### DATA EXCERPTS ###

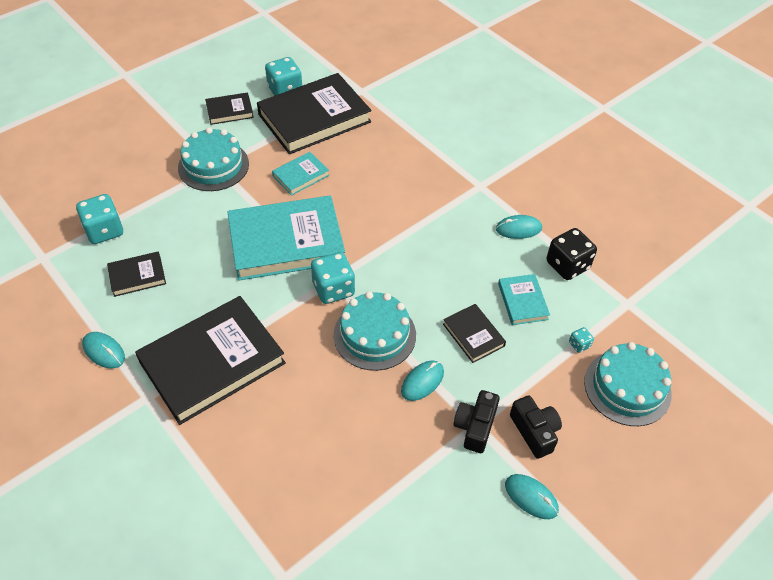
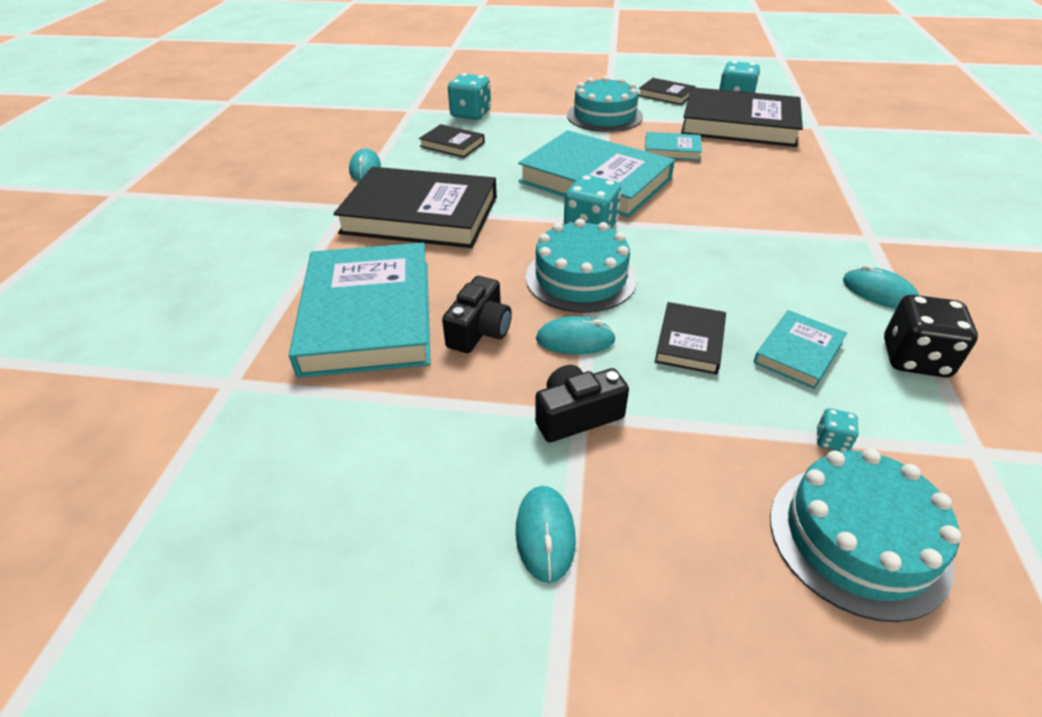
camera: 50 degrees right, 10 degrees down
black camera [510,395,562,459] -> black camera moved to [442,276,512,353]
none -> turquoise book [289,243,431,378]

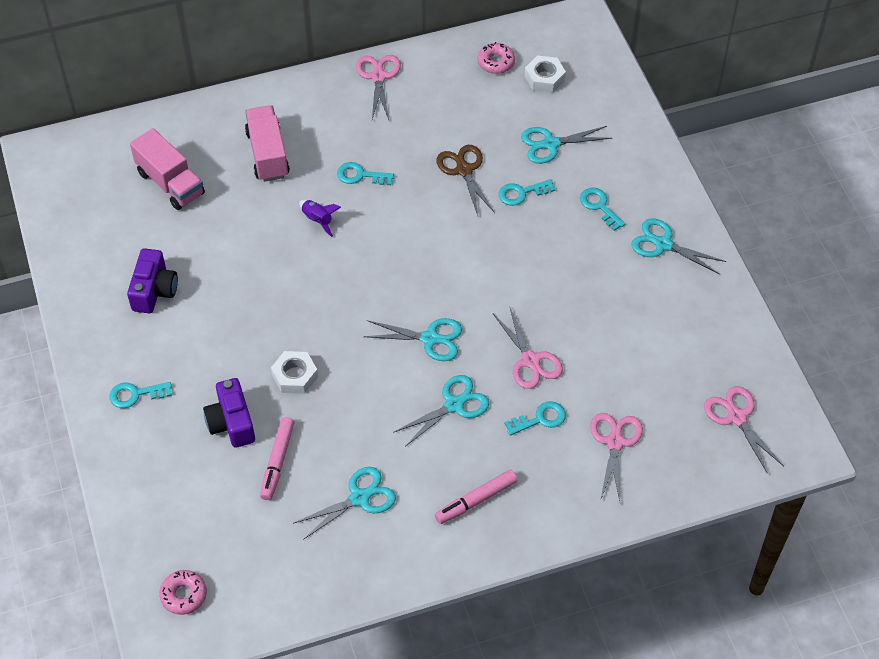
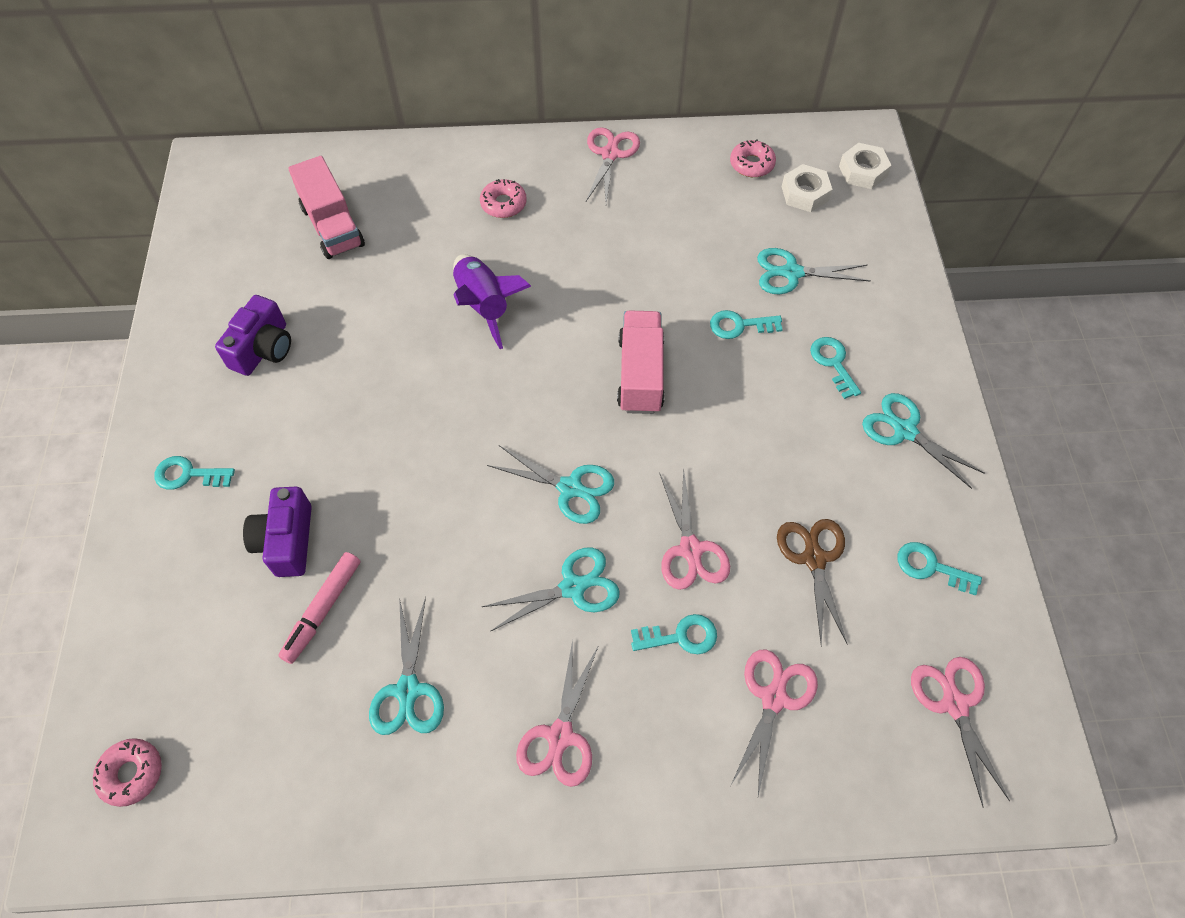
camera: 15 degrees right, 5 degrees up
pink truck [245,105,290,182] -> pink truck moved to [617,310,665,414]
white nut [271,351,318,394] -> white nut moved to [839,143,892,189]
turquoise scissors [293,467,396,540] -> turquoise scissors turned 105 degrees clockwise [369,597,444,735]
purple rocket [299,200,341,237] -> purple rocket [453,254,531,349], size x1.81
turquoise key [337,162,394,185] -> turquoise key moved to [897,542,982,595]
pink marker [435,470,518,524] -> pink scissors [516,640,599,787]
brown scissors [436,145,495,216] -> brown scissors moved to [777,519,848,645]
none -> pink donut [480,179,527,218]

###

WORK TASK: Transcribe, from the records above, the first line and every line after it up to and including the line with "white nut [271,351,318,394]"; omit pictures.

ANSWER TO THIS TASK:
camera: 50 degrees right, 10 degrees down
black camera [510,395,562,459] -> black camera moved to [442,276,512,353]
none -> turquoise book [289,243,431,378]

camera: 15 degrees right, 5 degrees up
pink truck [245,105,290,182] -> pink truck moved to [617,310,665,414]
white nut [271,351,318,394] -> white nut moved to [839,143,892,189]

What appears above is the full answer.